PROBLEM REQUIREMENTS:
Give the data again exactly as written, without any of its pictures.

=== Section Start ===

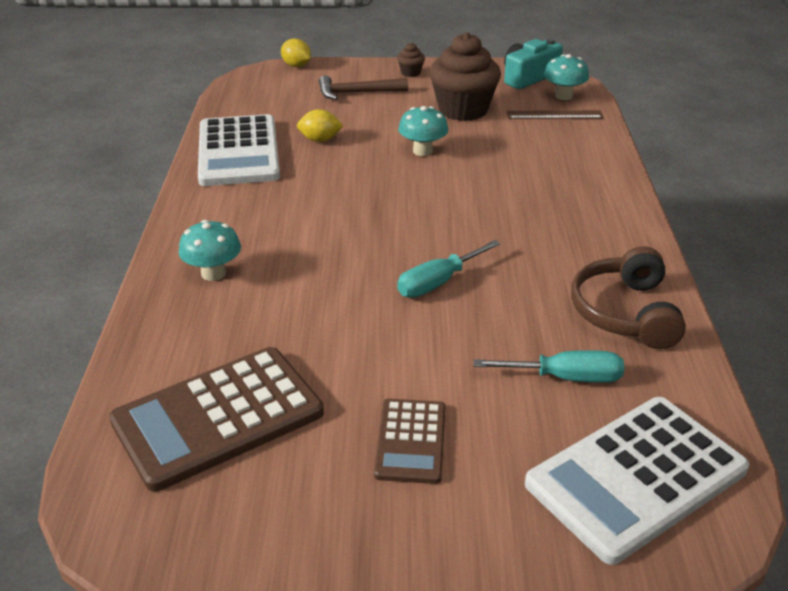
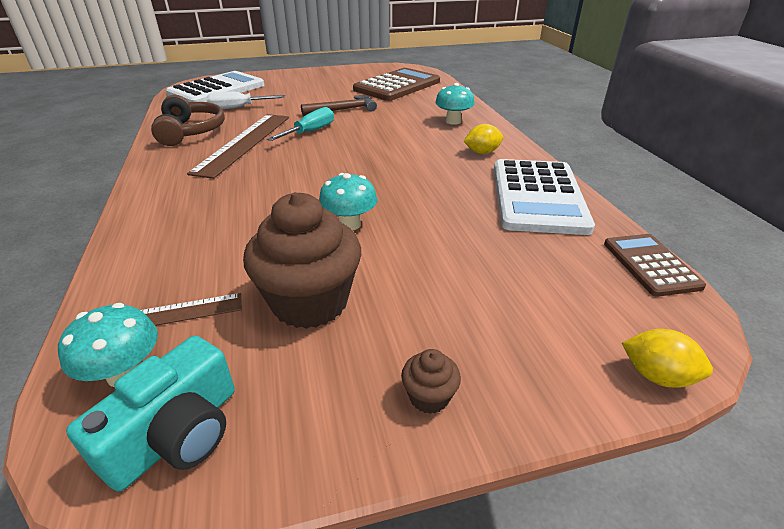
camera: 165 degrees right, 0 degrees up
(239, 152) = (538, 196): white calculator -> white calculator turned 150 degrees counterclockwise
(320, 140) = (471, 222): yellow lemon -> yellow lemon (482, 152)
(357, 93) = (488, 313): brown hammer -> brown hammer (343, 110)
(411, 441) = (312, 88): brown calculator -> brown calculator (650, 265)
(534, 272) = (244, 143): none -> brown ruler
(565, 378) = (238, 108): turquoise screwdriver -> white screwdriver

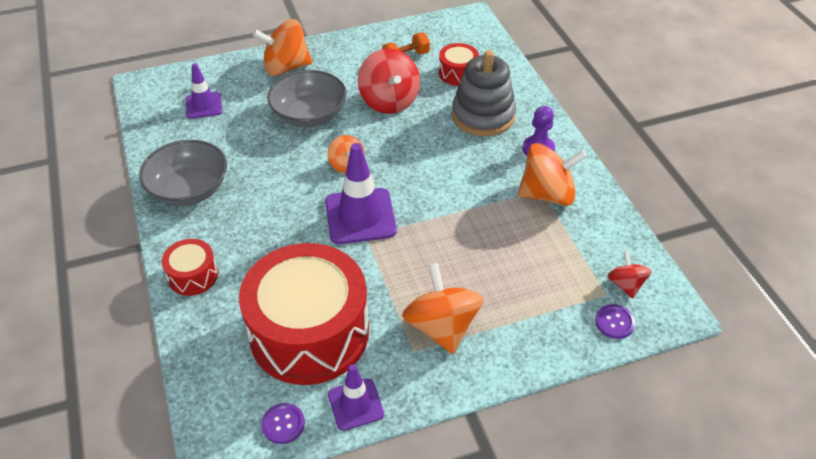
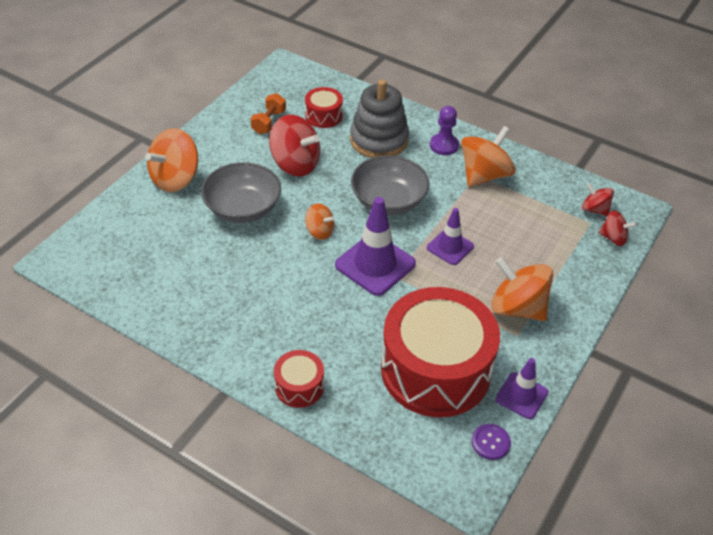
camera: 40 degrees left, 0 degrees up
(189, 189) = (213, 323): grey bowl -> grey bowl (388, 201)
(204, 105) = (139, 248): purple traffic cone -> purple traffic cone (450, 247)
(614, 322) = (613, 238): purple button -> red spinning top

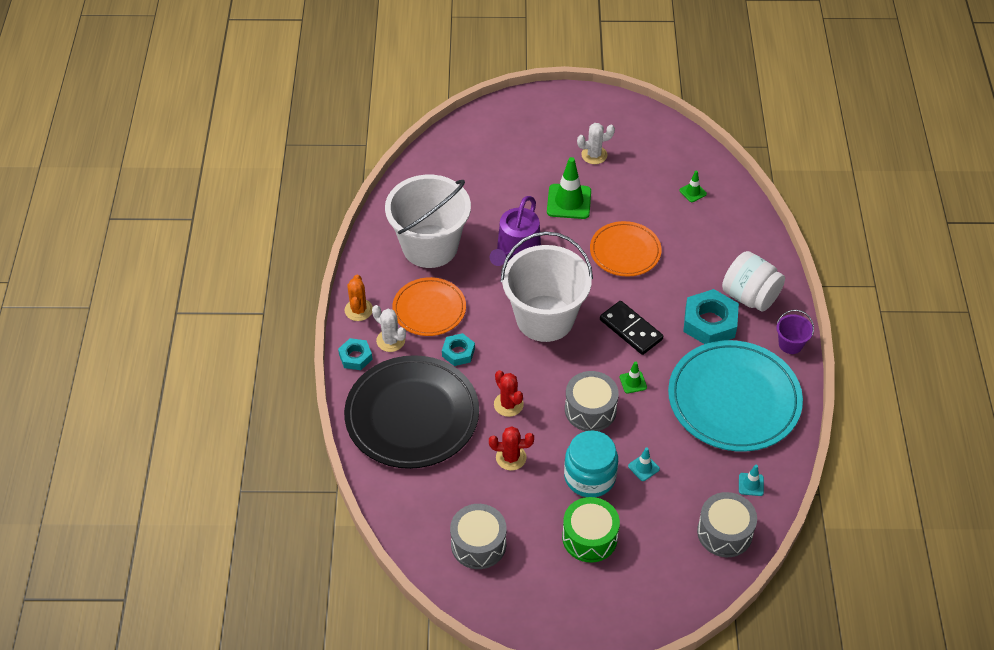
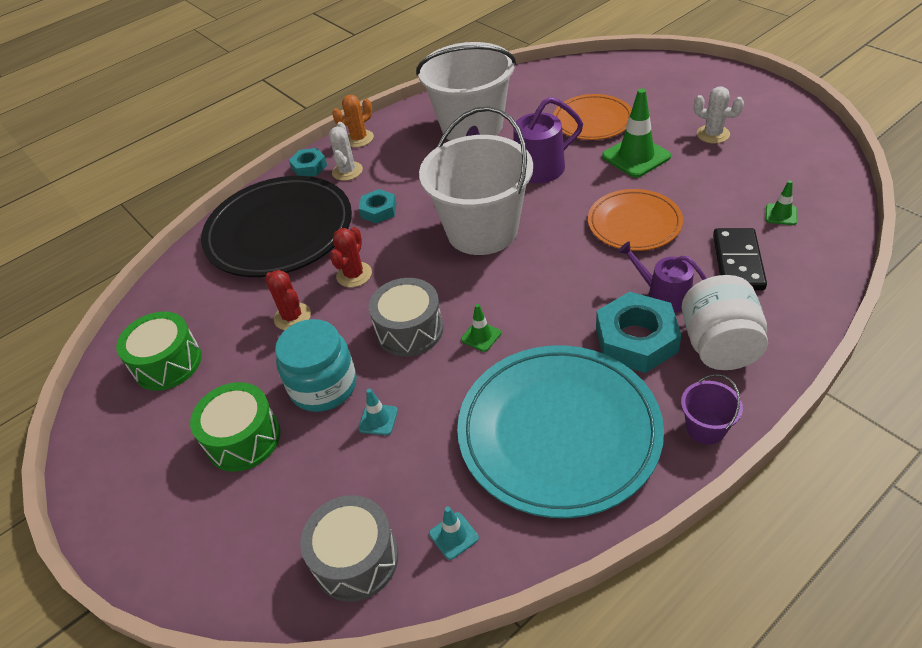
camera: 55 degrees right, 5 degrees down
(429, 309) = (405, 167): orange plate -> orange plate (592, 121)
(478, 544) = (168, 363): grey drum -> green drum
(630, 329) = (545, 290): black domino -> black domino (737, 262)
(692, 286) = (663, 295): none -> purple watering can

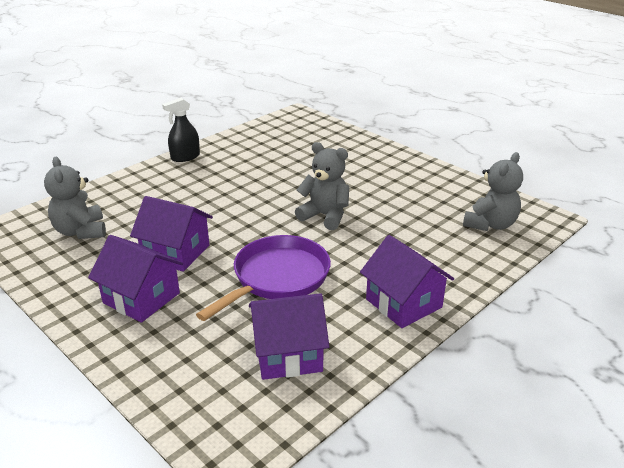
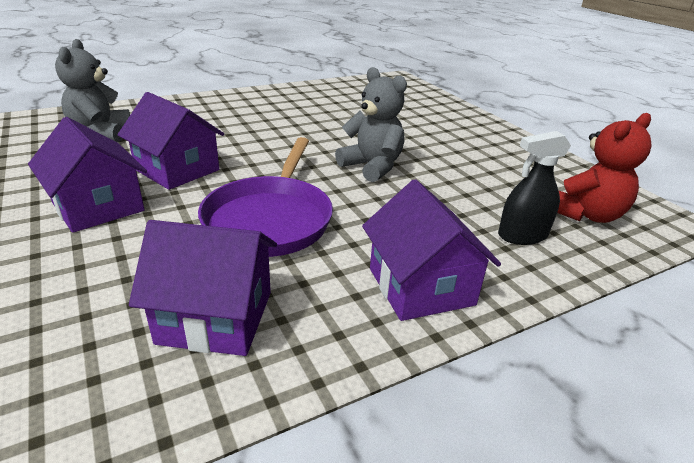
camera: 15 degrees right, 0 degrees up
(185, 157) = (259, 93): black spray bottle -> black spray bottle (522, 235)
(277, 278) = (270, 219): purple pan -> purple pan turned 135 degrees clockwise
(490, 224) = (586, 214): grey teddy bear -> red teddy bear

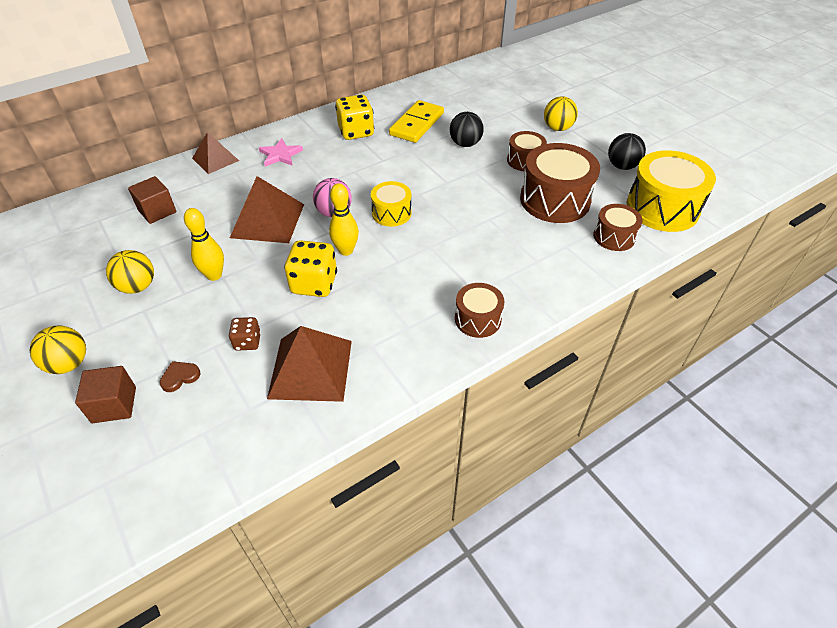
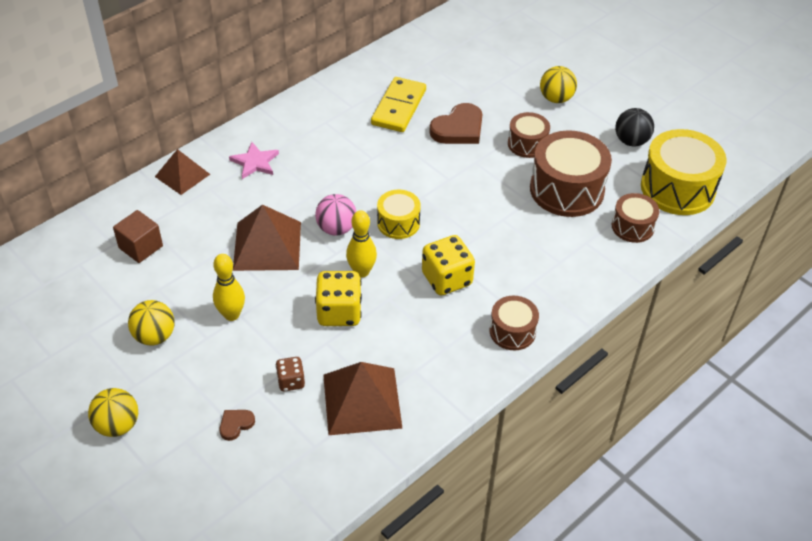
camera: 10 degrees left, 0 degrees up
(114, 405) = (181, 459): brown cube -> none
(356, 132) = (332, 124): yellow dice -> yellow dice (447, 279)
(465, 144) = (458, 128): black ball -> brown heart

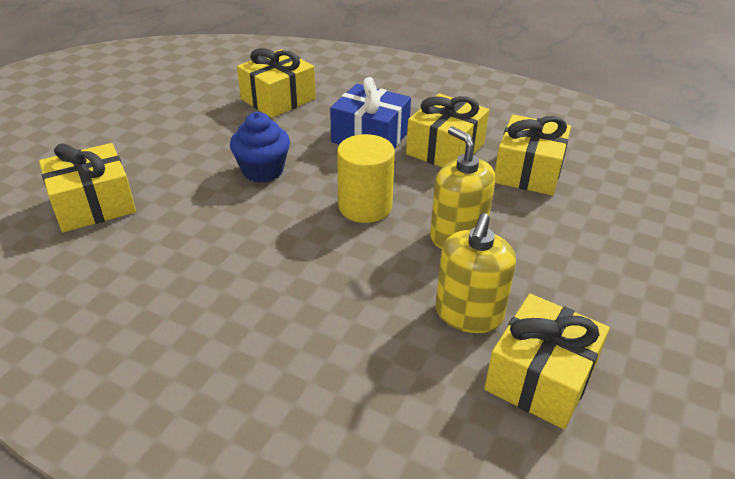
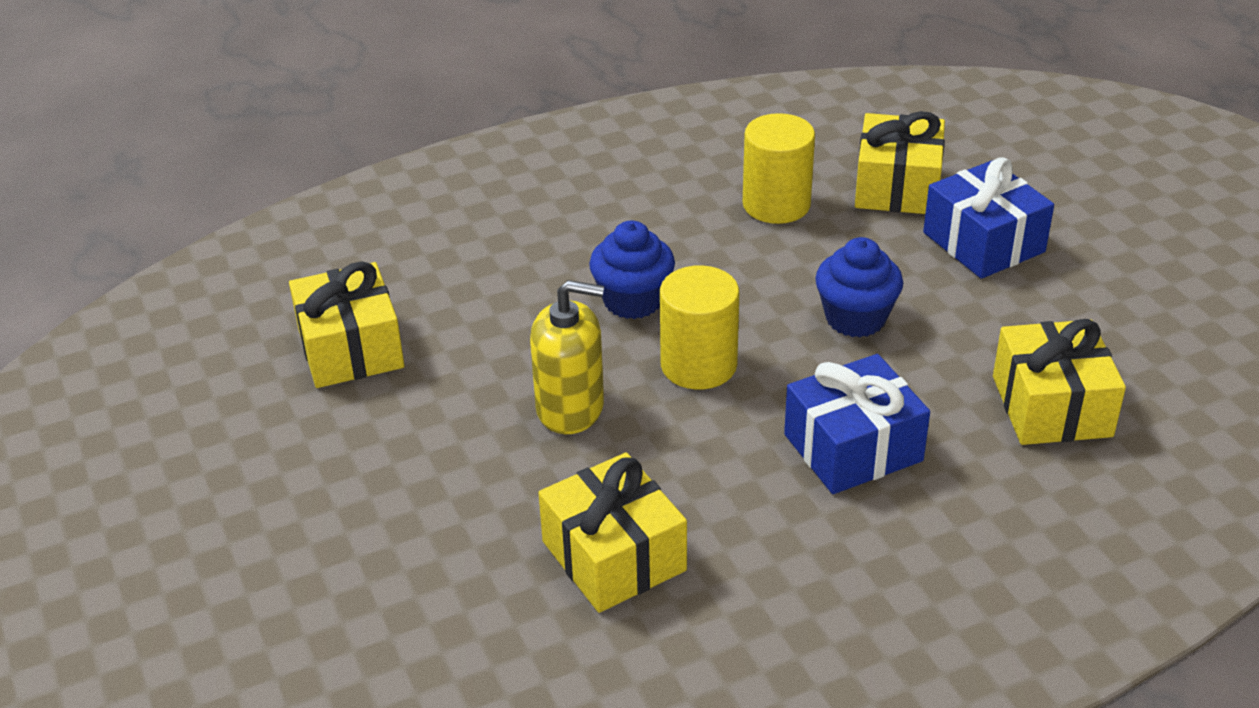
camera: 130 degrees right, 0 degrees up
(142, 154) = (983, 242): none -> blue gift
(156, 248) = (776, 204): none -> yellow cylinder
(332, 261) = (633, 300): none -> blue cupcake
(445, 149) = (750, 505): yellow gift -> none
(468, 313) = (463, 349): yellow soap dispenser -> none

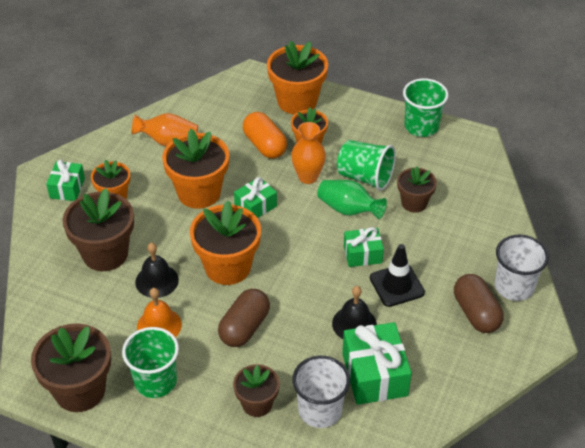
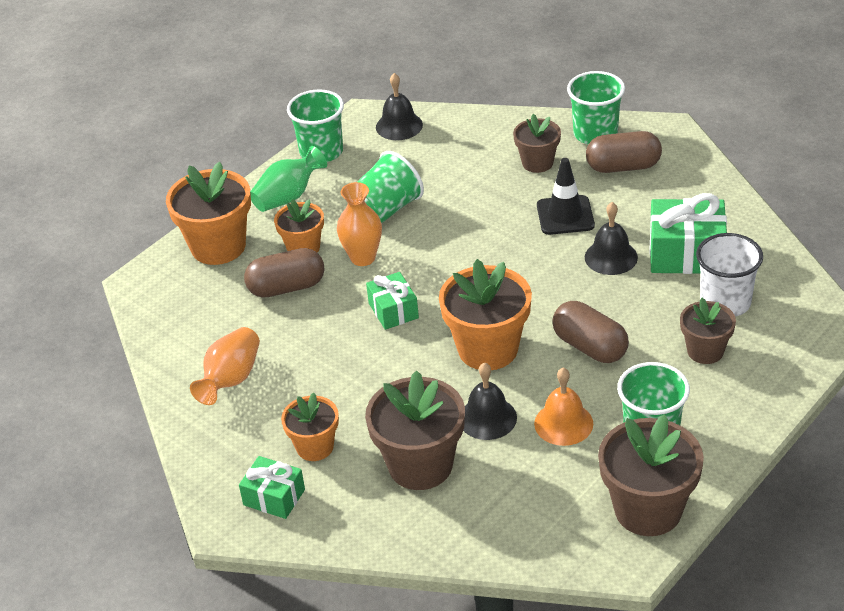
camera: 70 degrees left, 5 degrees down
(199, 193) = (346, 360): orange flower pot -> none
(264, 145) = (287, 287): orange capsule -> brown capsule
(348, 210) = (433, 233): green vase -> green vase (288, 197)
(362, 254) = (509, 233): green gift -> none
(414, 203) = (444, 180): brown flower pot -> brown flower pot (537, 163)
(472, 162) = (399, 126): none -> black bell
(514, 287) = (595, 134): white cup -> green cup

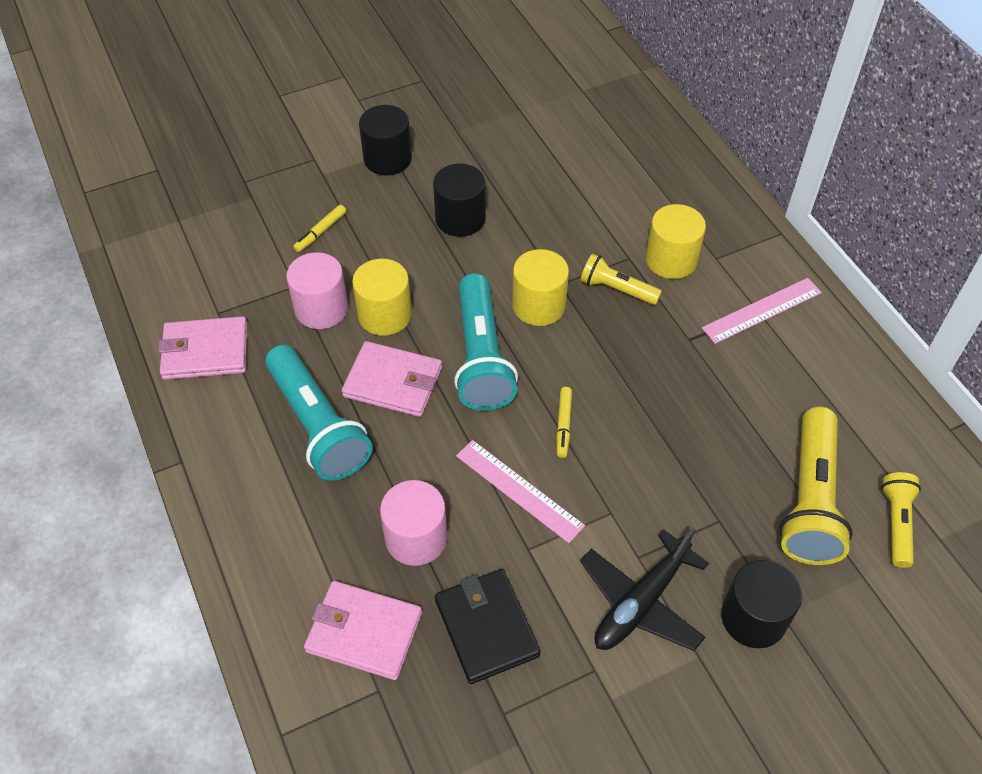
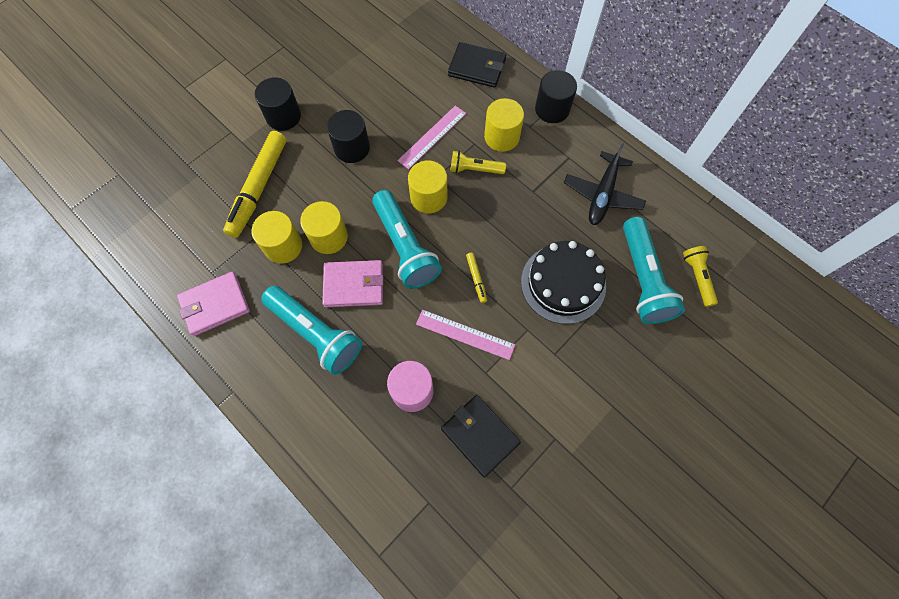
camera: 20 degrees left, 15 degrees up
(321, 232) = (259, 187): yellow marker -> yellow marker, size x2.34
(321, 308) = (283, 246): pink cylinder -> yellow cylinder
(364, 632) = (404, 467): pink wallet -> none
(640, 602) = (567, 384): black plane -> black plane (602, 195)
(670, 167) = (477, 67): none -> black wallet
(687, 469) = (563, 283): none -> black cake
(753, 618) = (636, 369): black cylinder -> black cylinder (552, 109)
(762, 310) = (570, 156): pink ruler -> pink ruler (432, 137)
(809, 500) = (643, 279): yellow flashlight -> turquoise flashlight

=== Section End ===

ANSWER TO THE PROBLEM:
camera: 165 degrees right, 0 degrees up
(239, 152) = (538, 196): white calculator -> white calculator turned 150 degrees counterclockwise
(320, 140) = (471, 222): yellow lemon -> yellow lemon (482, 152)
(357, 93) = (488, 313): brown hammer -> brown hammer (343, 110)
(411, 441) = (312, 88): brown calculator -> brown calculator (650, 265)
(534, 272) = (244, 143): none -> brown ruler
(565, 378) = (238, 108): turquoise screwdriver -> white screwdriver

camera: 40 degrees left, 0 degrees up
(189, 189) = (213, 323): grey bowl -> grey bowl (388, 201)
(204, 105) = (139, 248): purple traffic cone -> purple traffic cone (450, 247)
(614, 322) = (613, 238): purple button -> red spinning top

camera: 55 degrees right, 5 degrees down
(429, 309) = (405, 167): orange plate -> orange plate (592, 121)
(478, 544) = (168, 363): grey drum -> green drum
(630, 329) = (545, 290): black domino -> black domino (737, 262)
(692, 286) = (663, 295): none -> purple watering can

camera: 15 degrees right, 0 degrees up
(185, 157) = (259, 93): black spray bottle -> black spray bottle (522, 235)
(277, 278) = (270, 219): purple pan -> purple pan turned 135 degrees clockwise
(490, 224) = (586, 214): grey teddy bear -> red teddy bear

camera: 10 degrees left, 0 degrees up
(114, 405) = (181, 459): brown cube -> none
(356, 132) = (332, 124): yellow dice -> yellow dice (447, 279)
(465, 144) = (458, 128): black ball -> brown heart

camera: 130 degrees right, 0 degrees up
(142, 154) = (983, 242): none -> blue gift
(156, 248) = (776, 204): none -> yellow cylinder
(332, 261) = (633, 300): none -> blue cupcake
(445, 149) = (750, 505): yellow gift -> none
(468, 313) = (463, 349): yellow soap dispenser -> none

camera: 70 degrees left, 5 degrees down
(199, 193) = (346, 360): orange flower pot -> none
(264, 145) = (287, 287): orange capsule -> brown capsule
(348, 210) = (433, 233): green vase -> green vase (288, 197)
(362, 254) = (509, 233): green gift -> none
(414, 203) = (444, 180): brown flower pot -> brown flower pot (537, 163)
(472, 162) = (399, 126): none -> black bell
(514, 287) = (595, 134): white cup -> green cup

camera: 20 degrees left, 15 degrees up
(321, 232) = (259, 187): yellow marker -> yellow marker, size x2.34
(321, 308) = (283, 246): pink cylinder -> yellow cylinder
(364, 632) = (404, 467): pink wallet -> none
(640, 602) = (567, 384): black plane -> black plane (602, 195)
(670, 167) = (477, 67): none -> black wallet
(687, 469) = (563, 283): none -> black cake
(753, 618) = (636, 369): black cylinder -> black cylinder (552, 109)
(762, 310) = (570, 156): pink ruler -> pink ruler (432, 137)
(809, 500) = (643, 279): yellow flashlight -> turquoise flashlight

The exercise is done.